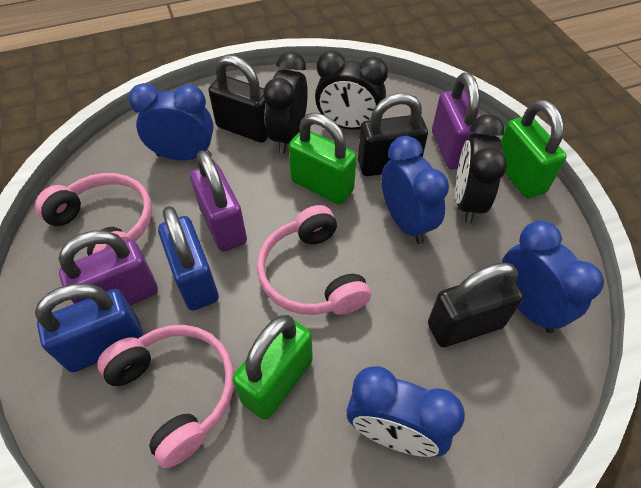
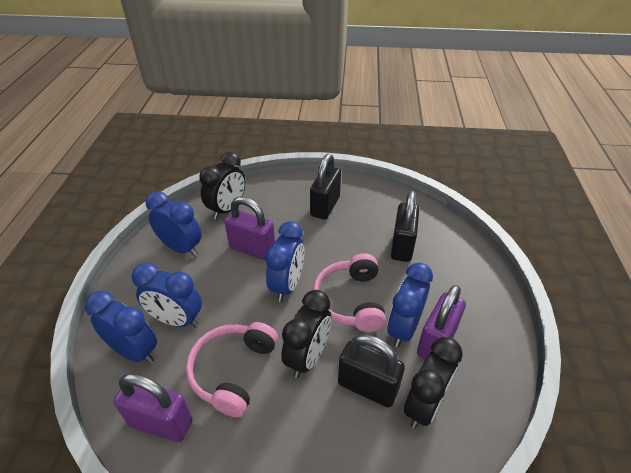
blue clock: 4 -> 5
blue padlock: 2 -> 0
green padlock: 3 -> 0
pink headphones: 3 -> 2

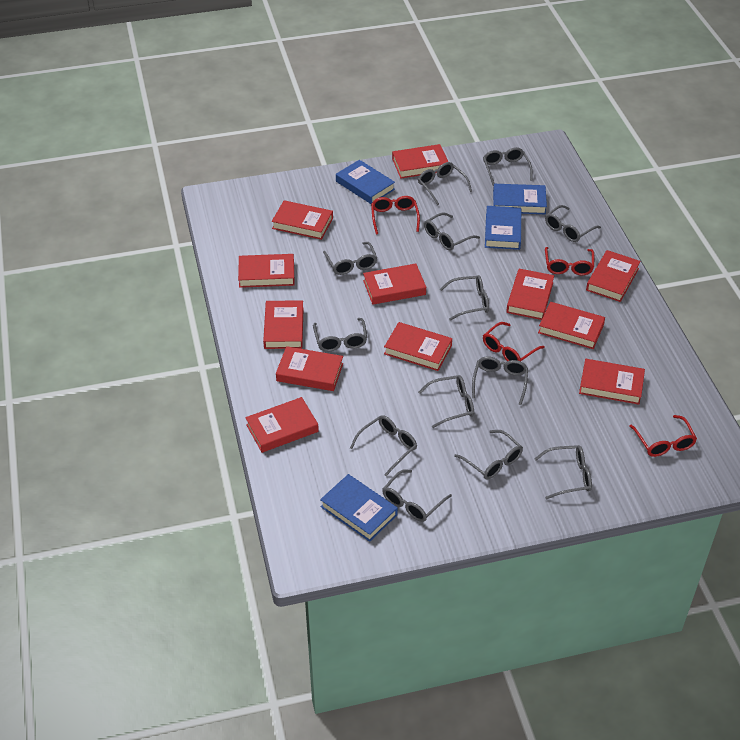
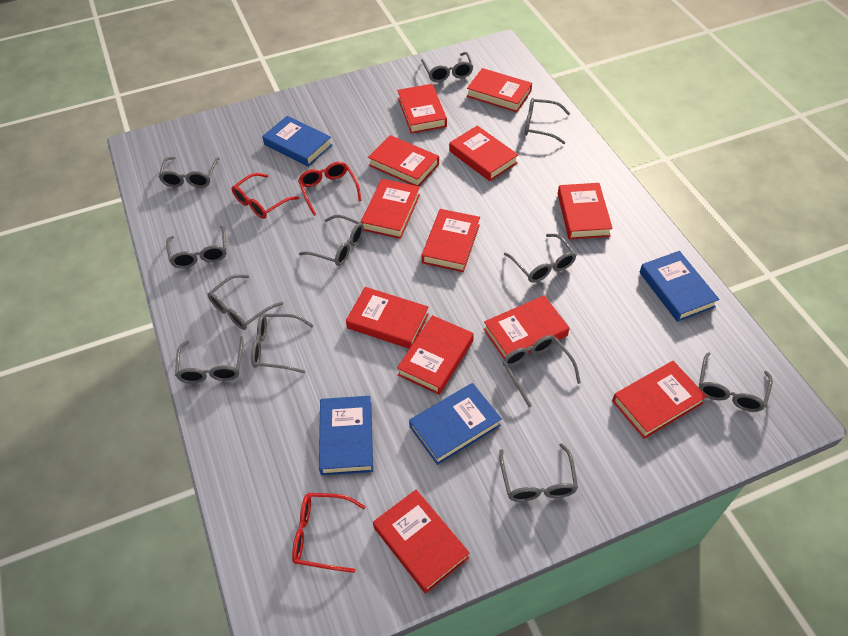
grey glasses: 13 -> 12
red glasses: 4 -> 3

━━━━━━━━

## Task prompt
Omit the pictures, then print the rest of the listing above exactly.

## The answer
blue clock: 4 -> 5
blue padlock: 2 -> 0
green padlock: 3 -> 0
pink headphones: 3 -> 2

grey glasses: 13 -> 12
red glasses: 4 -> 3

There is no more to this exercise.